> _Exercise goal_
Of all the lines below, output only those starting at the one with "camera: 30 degrees right, 0 degrees up" and ending at the one with "(348, 399) = (189, 330): black", both ends included, exactly as written.

> _Excerpted data_
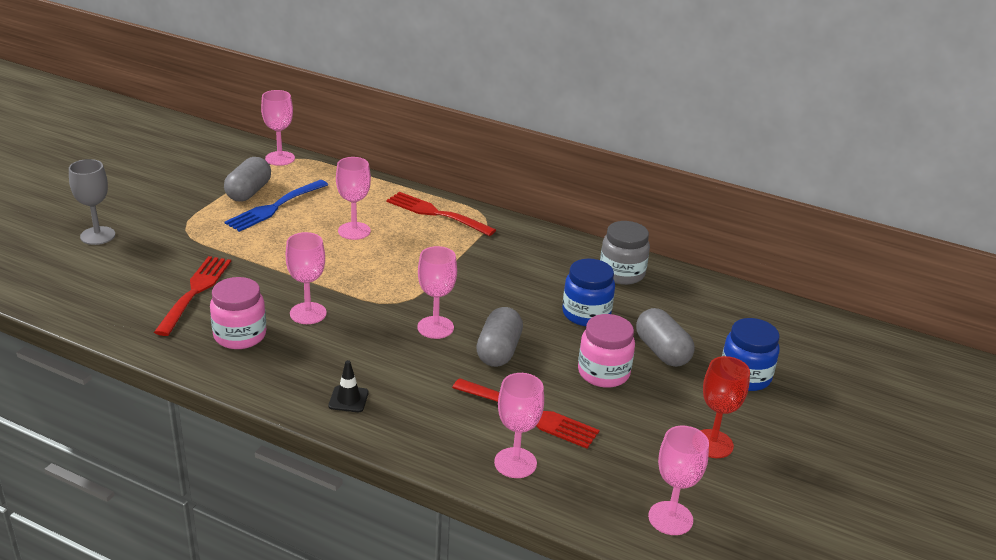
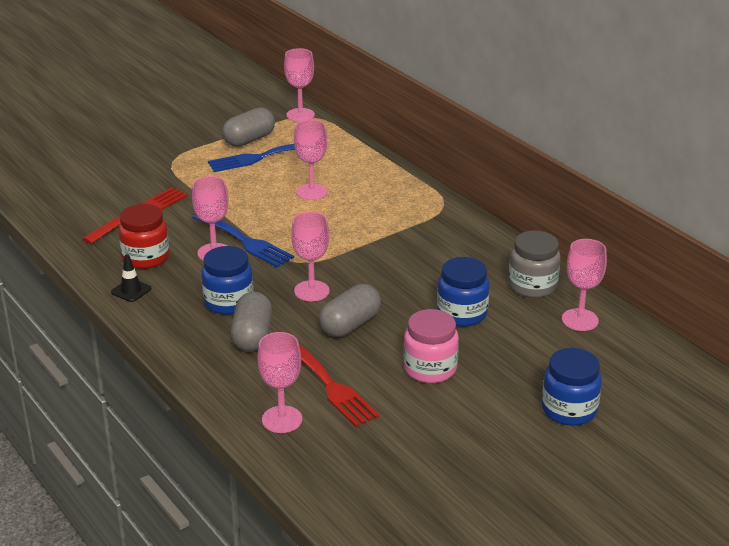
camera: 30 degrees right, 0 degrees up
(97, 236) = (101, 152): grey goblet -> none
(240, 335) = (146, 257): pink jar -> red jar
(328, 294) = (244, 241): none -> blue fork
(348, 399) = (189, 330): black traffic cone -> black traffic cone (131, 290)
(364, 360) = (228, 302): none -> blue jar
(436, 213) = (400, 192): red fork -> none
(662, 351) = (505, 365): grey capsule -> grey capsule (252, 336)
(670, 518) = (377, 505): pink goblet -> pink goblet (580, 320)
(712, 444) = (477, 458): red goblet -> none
* * *
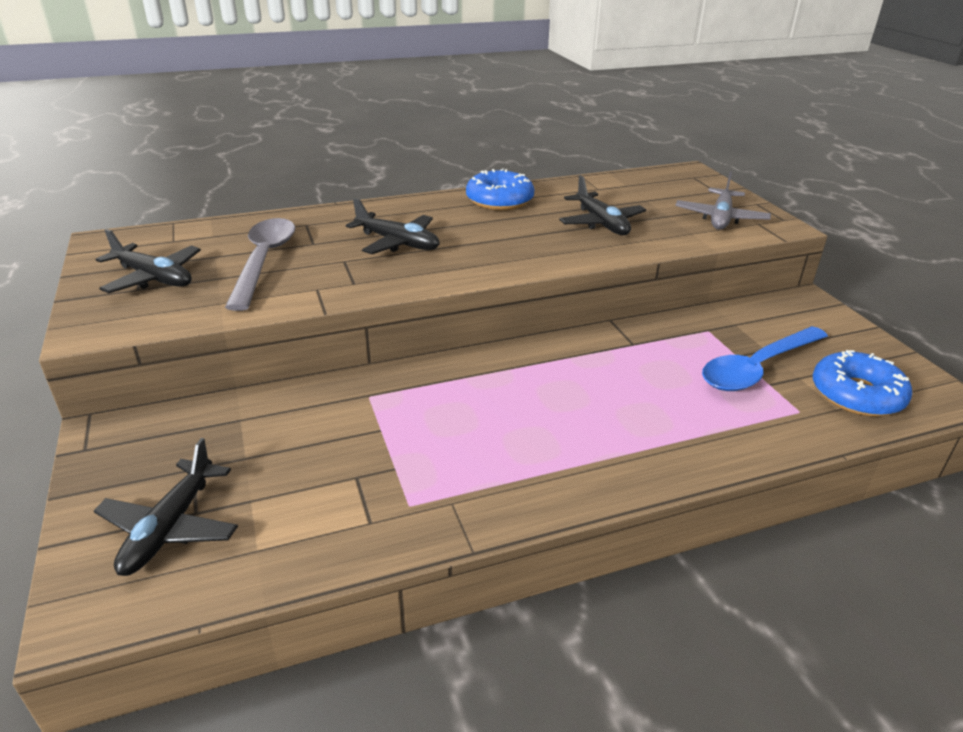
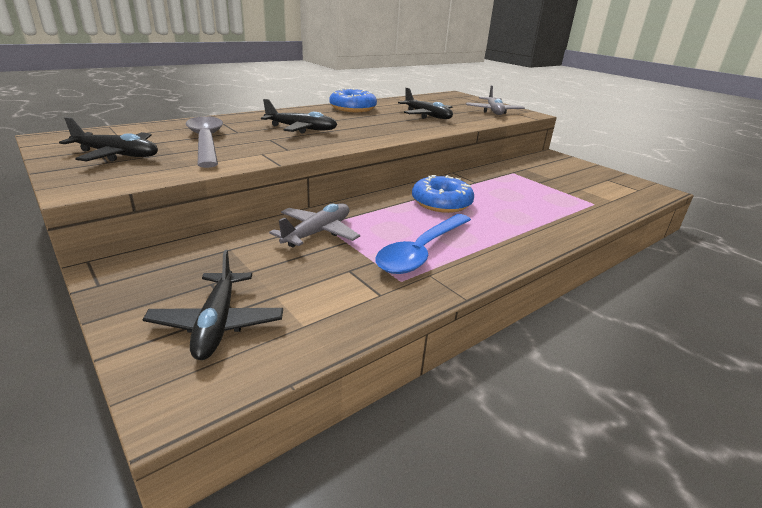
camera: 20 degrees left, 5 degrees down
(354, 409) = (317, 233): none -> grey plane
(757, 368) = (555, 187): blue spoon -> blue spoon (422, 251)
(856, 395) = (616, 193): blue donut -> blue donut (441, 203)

> _Finished exercise_
camera: 30 degrees right, 0 degrees up
(97, 236) = (101, 152): grey goblet -> none
(240, 335) = (146, 257): pink jar -> red jar
(328, 294) = (244, 241): none -> blue fork
(348, 399) = (189, 330): black traffic cone -> black traffic cone (131, 290)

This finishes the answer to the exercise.